Try it. Although the entries contain pictures, return everything else in them verbatim and omit the pictures.

Data to use.
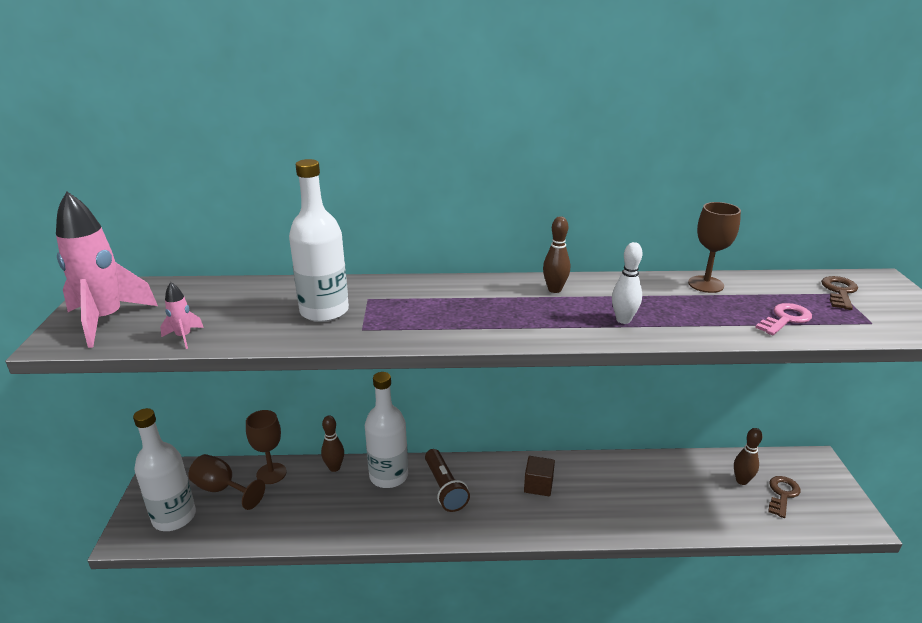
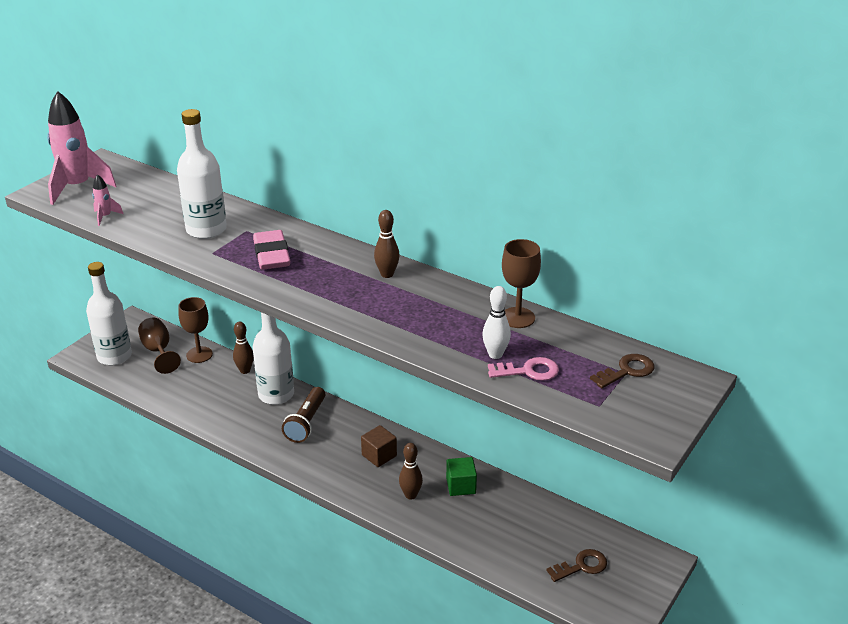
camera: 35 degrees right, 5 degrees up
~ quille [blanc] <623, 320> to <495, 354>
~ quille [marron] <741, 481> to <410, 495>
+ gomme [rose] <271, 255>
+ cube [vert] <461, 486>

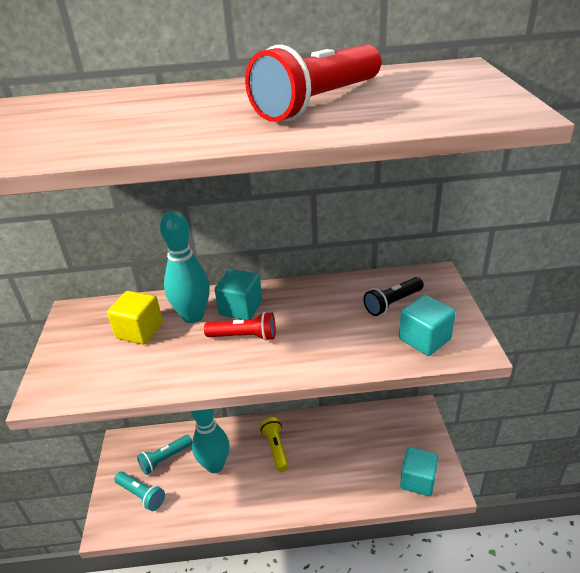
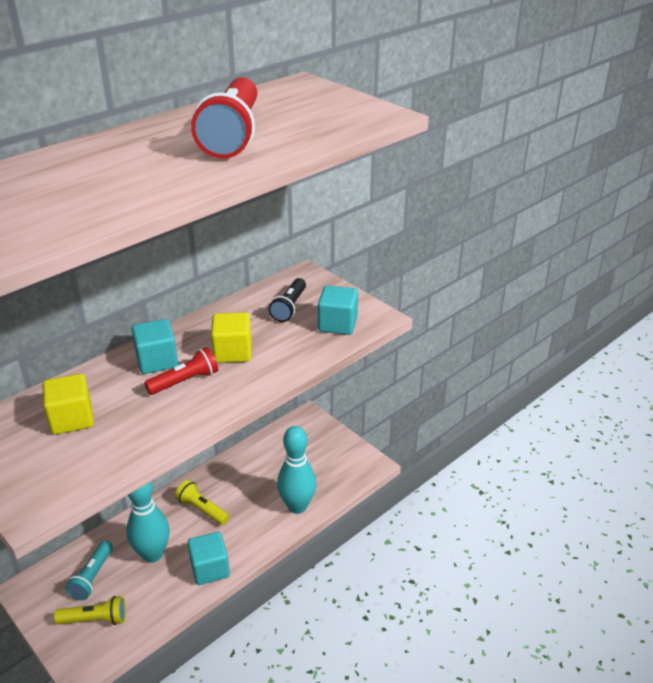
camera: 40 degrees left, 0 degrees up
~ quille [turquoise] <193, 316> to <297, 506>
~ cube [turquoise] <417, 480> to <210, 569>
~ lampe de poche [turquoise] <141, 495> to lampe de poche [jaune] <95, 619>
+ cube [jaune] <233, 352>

Written response.
camera: 35 degrees right, 5 degrees up
~ quille [blanc] <623, 320> to <495, 354>
~ quille [marron] <741, 481> to <410, 495>
+ gomme [rose] <271, 255>
+ cube [vert] <461, 486>

camera: 40 degrees left, 0 degrees up
~ quille [turquoise] <193, 316> to <297, 506>
~ cube [turquoise] <417, 480> to <210, 569>
~ lampe de poche [turquoise] <141, 495> to lampe de poche [jaune] <95, 619>
+ cube [jaune] <233, 352>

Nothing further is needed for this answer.